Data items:
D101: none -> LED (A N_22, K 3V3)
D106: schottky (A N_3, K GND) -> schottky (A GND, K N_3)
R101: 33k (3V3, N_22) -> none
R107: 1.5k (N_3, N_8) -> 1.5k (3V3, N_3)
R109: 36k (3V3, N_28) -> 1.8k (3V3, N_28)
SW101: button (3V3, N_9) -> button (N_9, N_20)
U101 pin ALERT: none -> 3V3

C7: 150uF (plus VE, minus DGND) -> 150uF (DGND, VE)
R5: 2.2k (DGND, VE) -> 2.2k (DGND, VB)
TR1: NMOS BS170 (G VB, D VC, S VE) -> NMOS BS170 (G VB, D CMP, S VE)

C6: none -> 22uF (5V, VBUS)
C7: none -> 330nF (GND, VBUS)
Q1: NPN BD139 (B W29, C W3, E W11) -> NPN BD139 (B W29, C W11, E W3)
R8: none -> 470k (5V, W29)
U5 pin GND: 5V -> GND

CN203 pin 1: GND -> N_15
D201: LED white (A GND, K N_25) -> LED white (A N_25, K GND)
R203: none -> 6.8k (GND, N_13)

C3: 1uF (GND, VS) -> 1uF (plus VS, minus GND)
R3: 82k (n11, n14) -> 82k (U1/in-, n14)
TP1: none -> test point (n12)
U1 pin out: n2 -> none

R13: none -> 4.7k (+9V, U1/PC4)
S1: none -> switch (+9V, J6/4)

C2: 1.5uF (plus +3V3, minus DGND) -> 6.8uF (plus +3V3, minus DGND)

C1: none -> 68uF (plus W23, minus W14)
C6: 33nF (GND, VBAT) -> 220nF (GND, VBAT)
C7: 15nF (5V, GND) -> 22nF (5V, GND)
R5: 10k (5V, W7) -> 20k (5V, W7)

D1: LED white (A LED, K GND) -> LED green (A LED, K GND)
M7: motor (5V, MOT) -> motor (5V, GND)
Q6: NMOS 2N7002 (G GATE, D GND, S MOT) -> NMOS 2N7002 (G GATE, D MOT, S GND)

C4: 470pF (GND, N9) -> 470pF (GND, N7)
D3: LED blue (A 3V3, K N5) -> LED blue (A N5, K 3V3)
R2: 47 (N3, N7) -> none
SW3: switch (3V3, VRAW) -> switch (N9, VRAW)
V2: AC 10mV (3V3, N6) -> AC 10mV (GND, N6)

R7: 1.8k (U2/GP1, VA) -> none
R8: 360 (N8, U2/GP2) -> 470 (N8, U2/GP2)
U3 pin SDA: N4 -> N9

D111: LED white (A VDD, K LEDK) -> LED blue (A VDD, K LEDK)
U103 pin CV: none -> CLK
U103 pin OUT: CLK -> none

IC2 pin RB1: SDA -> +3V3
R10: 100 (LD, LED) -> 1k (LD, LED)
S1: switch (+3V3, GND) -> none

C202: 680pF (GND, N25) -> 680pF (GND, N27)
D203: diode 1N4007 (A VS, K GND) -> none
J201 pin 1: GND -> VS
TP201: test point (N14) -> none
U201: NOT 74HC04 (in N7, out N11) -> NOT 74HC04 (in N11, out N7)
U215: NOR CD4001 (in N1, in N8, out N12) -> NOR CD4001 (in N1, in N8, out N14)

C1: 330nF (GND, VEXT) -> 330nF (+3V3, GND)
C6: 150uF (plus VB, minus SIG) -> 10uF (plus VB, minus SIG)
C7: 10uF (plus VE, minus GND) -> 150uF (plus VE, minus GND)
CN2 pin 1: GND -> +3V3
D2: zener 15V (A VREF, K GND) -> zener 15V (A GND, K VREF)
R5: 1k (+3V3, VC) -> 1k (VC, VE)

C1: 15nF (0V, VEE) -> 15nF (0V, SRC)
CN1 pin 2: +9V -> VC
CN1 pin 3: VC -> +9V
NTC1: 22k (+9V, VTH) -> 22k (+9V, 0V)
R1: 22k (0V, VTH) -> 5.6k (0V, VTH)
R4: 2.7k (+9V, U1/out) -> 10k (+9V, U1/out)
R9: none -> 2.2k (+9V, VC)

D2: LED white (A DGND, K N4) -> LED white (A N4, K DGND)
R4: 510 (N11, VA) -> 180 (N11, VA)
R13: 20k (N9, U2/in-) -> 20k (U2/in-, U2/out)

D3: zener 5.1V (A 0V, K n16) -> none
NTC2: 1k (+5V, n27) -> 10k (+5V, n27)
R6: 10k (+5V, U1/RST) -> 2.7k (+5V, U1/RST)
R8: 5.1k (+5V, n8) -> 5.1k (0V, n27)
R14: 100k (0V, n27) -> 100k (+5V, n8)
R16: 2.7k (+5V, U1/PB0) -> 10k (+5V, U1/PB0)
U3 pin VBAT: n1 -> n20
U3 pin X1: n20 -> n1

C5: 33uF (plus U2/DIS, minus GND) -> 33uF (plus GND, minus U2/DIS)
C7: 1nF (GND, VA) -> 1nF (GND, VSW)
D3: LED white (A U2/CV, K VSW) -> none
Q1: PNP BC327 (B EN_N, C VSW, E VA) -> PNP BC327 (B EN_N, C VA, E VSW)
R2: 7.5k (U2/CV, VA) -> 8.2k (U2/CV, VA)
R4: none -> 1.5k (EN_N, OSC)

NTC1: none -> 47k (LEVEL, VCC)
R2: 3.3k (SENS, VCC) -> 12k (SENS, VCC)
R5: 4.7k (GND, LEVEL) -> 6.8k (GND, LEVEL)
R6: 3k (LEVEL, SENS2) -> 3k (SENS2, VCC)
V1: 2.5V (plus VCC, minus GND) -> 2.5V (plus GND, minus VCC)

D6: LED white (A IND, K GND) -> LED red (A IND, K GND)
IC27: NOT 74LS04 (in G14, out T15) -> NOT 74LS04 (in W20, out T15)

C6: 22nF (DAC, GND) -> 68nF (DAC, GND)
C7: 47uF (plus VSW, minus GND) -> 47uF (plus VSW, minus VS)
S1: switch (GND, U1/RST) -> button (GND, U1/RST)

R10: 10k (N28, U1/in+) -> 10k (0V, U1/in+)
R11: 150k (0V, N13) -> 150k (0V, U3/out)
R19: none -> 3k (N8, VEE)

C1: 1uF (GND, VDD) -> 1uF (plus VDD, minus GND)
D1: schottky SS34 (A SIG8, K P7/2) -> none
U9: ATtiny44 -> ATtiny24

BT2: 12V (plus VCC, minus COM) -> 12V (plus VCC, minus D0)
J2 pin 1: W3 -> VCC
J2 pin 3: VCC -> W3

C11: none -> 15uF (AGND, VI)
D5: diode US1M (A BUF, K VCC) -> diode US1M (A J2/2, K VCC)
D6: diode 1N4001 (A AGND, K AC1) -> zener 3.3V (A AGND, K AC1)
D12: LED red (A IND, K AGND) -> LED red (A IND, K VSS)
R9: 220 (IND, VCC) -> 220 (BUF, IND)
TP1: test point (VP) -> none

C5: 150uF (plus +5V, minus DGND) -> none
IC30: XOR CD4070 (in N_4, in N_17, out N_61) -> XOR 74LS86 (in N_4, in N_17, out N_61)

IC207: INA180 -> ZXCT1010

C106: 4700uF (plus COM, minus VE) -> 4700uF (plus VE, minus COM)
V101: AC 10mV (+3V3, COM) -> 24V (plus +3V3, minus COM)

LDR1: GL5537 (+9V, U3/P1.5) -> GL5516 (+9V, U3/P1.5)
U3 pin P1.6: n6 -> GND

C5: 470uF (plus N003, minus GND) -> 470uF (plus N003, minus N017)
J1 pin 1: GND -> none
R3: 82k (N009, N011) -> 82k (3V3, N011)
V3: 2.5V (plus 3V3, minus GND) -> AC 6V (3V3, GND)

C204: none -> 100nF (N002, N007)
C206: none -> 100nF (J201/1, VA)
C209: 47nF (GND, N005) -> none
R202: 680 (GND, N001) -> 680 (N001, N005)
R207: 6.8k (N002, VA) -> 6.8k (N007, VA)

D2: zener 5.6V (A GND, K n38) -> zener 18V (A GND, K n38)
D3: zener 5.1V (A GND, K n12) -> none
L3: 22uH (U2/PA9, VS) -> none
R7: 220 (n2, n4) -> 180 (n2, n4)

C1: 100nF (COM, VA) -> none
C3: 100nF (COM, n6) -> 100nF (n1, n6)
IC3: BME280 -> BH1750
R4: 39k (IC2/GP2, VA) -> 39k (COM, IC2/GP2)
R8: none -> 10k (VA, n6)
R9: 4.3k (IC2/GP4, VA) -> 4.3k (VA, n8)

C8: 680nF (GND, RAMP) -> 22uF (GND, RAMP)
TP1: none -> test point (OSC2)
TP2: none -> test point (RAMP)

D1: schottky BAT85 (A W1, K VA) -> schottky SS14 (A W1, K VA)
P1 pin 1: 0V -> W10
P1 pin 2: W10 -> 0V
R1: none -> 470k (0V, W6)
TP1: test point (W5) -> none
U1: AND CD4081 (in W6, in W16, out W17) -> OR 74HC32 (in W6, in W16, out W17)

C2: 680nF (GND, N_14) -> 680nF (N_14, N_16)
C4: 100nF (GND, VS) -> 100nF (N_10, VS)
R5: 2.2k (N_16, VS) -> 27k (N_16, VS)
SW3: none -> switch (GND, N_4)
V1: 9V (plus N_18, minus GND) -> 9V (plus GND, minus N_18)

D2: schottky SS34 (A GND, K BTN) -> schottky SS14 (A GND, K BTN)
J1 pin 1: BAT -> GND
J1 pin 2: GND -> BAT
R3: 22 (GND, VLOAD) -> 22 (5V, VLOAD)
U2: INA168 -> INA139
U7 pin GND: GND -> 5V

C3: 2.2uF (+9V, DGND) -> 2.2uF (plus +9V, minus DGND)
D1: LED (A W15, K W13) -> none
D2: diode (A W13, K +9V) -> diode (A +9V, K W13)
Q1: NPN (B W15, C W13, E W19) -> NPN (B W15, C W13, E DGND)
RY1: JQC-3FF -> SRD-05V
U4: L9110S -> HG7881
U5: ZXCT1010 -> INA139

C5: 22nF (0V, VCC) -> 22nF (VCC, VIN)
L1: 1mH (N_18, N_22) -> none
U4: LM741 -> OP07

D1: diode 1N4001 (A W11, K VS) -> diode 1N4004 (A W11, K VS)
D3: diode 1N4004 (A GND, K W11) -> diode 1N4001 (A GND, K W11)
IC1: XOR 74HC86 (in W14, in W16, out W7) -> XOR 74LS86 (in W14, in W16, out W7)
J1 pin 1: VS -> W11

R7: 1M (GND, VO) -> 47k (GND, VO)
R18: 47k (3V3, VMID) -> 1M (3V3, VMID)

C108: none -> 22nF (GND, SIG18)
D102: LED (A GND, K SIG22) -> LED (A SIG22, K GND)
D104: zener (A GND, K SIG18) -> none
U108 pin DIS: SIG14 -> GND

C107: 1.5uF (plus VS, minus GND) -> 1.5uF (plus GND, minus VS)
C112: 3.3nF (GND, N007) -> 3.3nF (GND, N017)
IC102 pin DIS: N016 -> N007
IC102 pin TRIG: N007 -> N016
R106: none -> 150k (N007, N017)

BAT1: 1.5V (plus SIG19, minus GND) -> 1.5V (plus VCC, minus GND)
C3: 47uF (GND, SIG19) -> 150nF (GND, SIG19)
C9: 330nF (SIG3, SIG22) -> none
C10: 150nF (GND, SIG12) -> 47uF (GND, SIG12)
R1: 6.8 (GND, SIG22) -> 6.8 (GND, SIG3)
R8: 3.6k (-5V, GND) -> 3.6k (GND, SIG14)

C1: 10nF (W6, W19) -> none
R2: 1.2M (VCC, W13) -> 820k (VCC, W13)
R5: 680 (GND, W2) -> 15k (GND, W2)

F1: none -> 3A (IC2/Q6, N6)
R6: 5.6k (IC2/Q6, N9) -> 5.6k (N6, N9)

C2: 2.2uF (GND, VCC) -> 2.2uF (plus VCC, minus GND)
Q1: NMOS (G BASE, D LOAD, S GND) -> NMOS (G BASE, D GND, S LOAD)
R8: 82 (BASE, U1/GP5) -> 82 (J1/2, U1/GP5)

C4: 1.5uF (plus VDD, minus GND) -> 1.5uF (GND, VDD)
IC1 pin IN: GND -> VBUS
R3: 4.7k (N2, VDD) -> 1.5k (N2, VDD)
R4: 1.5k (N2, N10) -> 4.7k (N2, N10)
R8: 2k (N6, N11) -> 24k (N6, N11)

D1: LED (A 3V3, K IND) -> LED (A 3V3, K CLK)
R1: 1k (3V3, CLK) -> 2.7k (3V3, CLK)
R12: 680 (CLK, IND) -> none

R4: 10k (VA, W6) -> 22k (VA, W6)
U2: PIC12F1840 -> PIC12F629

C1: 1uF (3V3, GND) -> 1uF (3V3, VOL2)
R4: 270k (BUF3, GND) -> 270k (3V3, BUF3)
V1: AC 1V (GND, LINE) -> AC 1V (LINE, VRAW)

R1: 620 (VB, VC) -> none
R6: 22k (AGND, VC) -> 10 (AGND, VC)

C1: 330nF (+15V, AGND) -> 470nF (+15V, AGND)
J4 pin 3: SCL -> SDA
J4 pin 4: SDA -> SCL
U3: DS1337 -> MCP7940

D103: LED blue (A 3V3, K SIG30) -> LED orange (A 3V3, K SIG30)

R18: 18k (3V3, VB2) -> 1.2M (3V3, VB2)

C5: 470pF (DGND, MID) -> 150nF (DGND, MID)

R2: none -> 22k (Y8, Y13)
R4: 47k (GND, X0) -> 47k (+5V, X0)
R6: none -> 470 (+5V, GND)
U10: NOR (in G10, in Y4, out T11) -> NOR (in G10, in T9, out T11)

_Your task_:
Retype the records above, but only those lines that fall between the line containing "M7: motor (5V, MOT) -> motor (5V, GND)" and the line containing "CN1 pin 3: VC -> +9V", with both of those lines included, exactly as written.

_Task response_:
M7: motor (5V, MOT) -> motor (5V, GND)
Q6: NMOS 2N7002 (G GATE, D GND, S MOT) -> NMOS 2N7002 (G GATE, D MOT, S GND)

C4: 470pF (GND, N9) -> 470pF (GND, N7)
D3: LED blue (A 3V3, K N5) -> LED blue (A N5, K 3V3)
R2: 47 (N3, N7) -> none
SW3: switch (3V3, VRAW) -> switch (N9, VRAW)
V2: AC 10mV (3V3, N6) -> AC 10mV (GND, N6)

R7: 1.8k (U2/GP1, VA) -> none
R8: 360 (N8, U2/GP2) -> 470 (N8, U2/GP2)
U3 pin SDA: N4 -> N9

D111: LED white (A VDD, K LEDK) -> LED blue (A VDD, K LEDK)
U103 pin CV: none -> CLK
U103 pin OUT: CLK -> none

IC2 pin RB1: SDA -> +3V3
R10: 100 (LD, LED) -> 1k (LD, LED)
S1: switch (+3V3, GND) -> none

C202: 680pF (GND, N25) -> 680pF (GND, N27)
D203: diode 1N4007 (A VS, K GND) -> none
J201 pin 1: GND -> VS
TP201: test point (N14) -> none
U201: NOT 74HC04 (in N7, out N11) -> NOT 74HC04 (in N11, out N7)
U215: NOR CD4001 (in N1, in N8, out N12) -> NOR CD4001 (in N1, in N8, out N14)

C1: 330nF (GND, VEXT) -> 330nF (+3V3, GND)
C6: 150uF (plus VB, minus SIG) -> 10uF (plus VB, minus SIG)
C7: 10uF (plus VE, minus GND) -> 150uF (plus VE, minus GND)
CN2 pin 1: GND -> +3V3
D2: zener 15V (A VREF, K GND) -> zener 15V (A GND, K VREF)
R5: 1k (+3V3, VC) -> 1k (VC, VE)

C1: 15nF (0V, VEE) -> 15nF (0V, SRC)
CN1 pin 2: +9V -> VC
CN1 pin 3: VC -> +9V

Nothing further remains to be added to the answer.